### TASK GOAL:
Leave out the pictures and restate every entry word for word.

(Scene images with change listings)
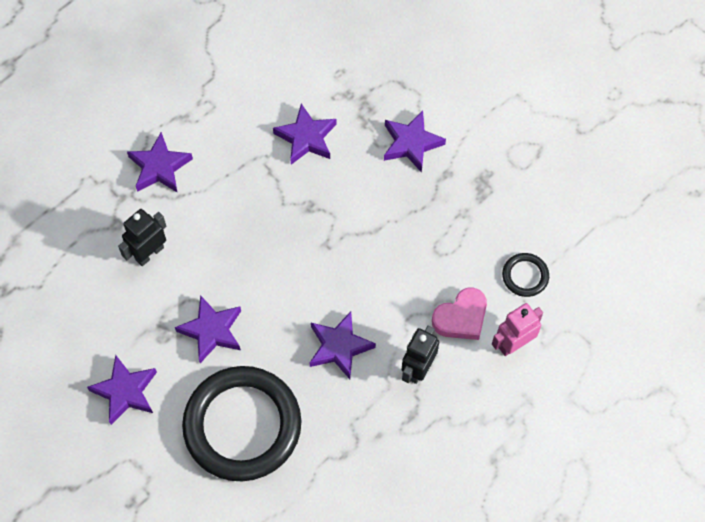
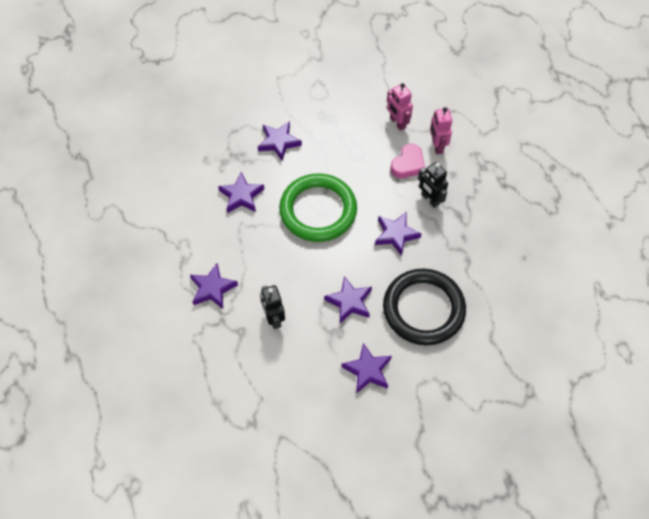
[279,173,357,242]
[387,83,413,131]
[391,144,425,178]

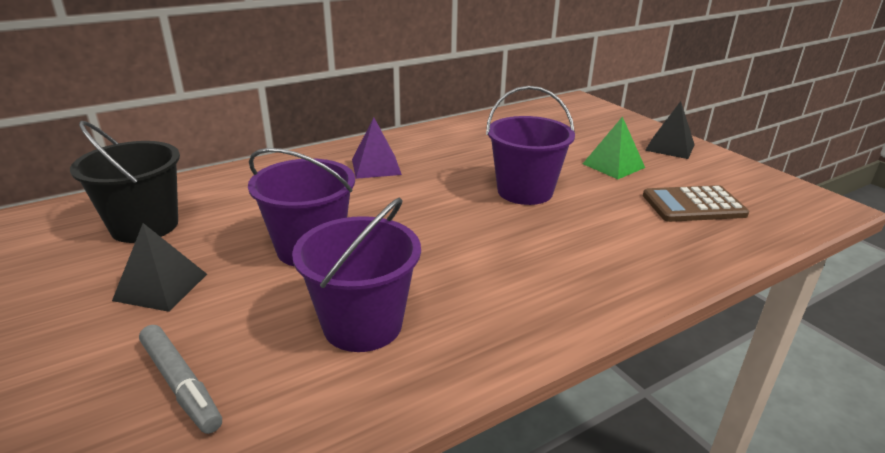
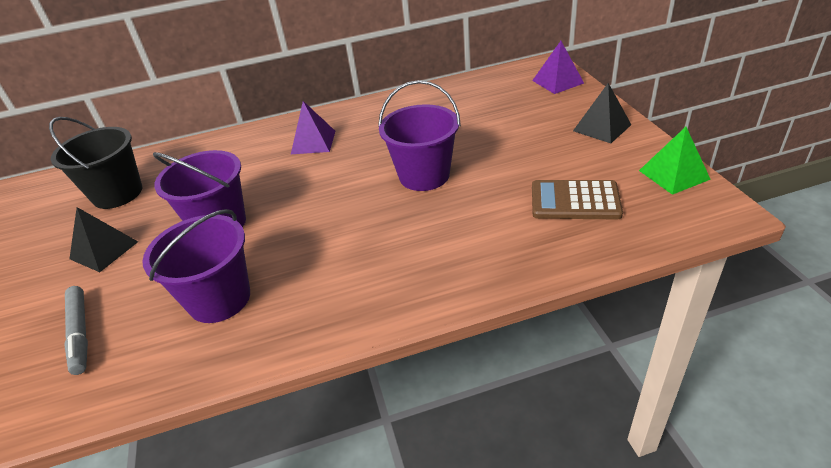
[532,41,584,94]
[639,127,711,195]

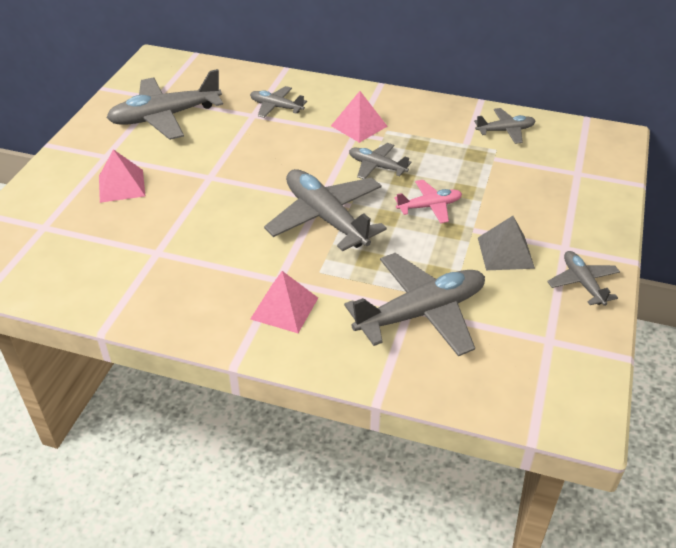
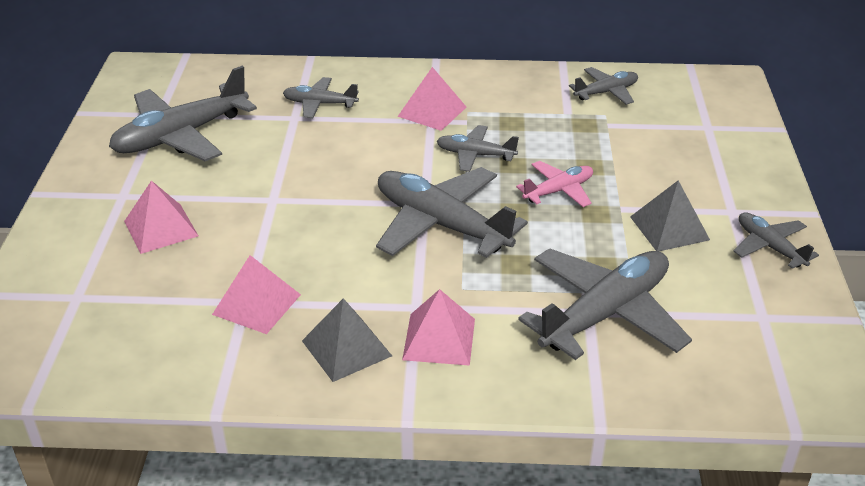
[212,255,301,334]
[302,298,392,382]

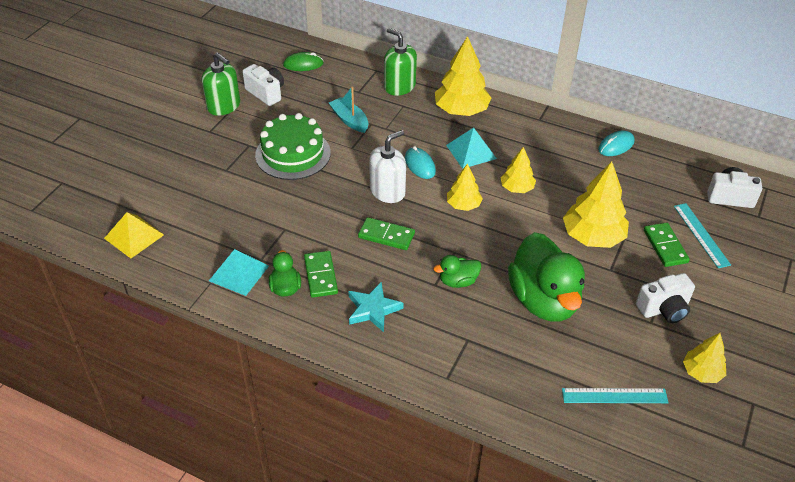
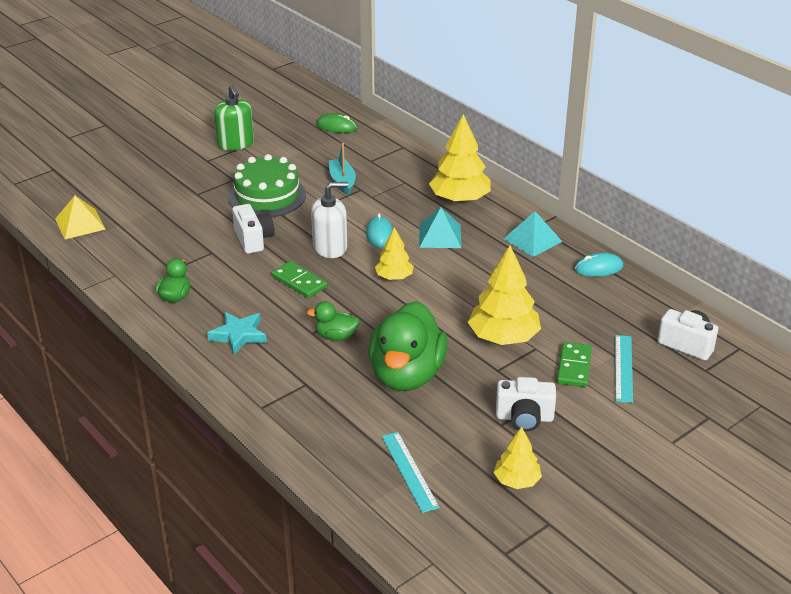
[304,251,338,298] (first image)
[384,28,417,96] (first image)
[500,147,536,193] (first image)
[503,211,562,257]
[232,204,274,254]
[382,432,440,513]

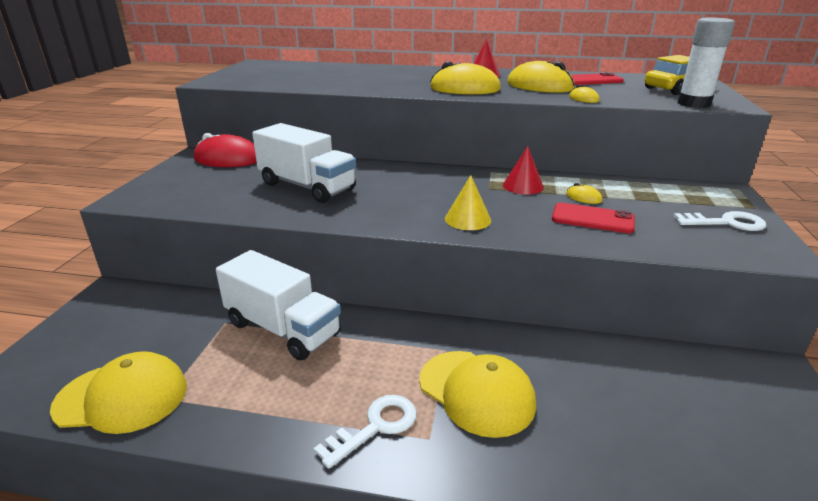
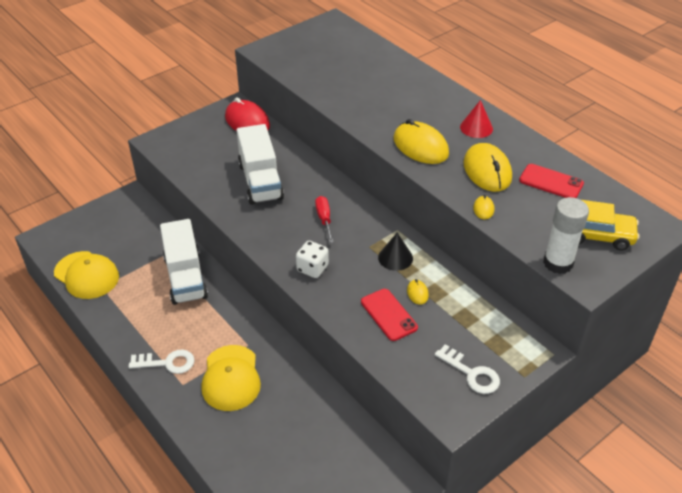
[315,196,334,243]
[296,241,329,278]
[378,232,413,271]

### RESPONSE AREA:
[279,173,357,242]
[387,83,413,131]
[391,144,425,178]

[532,41,584,94]
[639,127,711,195]

[212,255,301,334]
[302,298,392,382]

[304,251,338,298] (first image)
[384,28,417,96] (first image)
[500,147,536,193] (first image)
[503,211,562,257]
[232,204,274,254]
[382,432,440,513]

[315,196,334,243]
[296,241,329,278]
[378,232,413,271]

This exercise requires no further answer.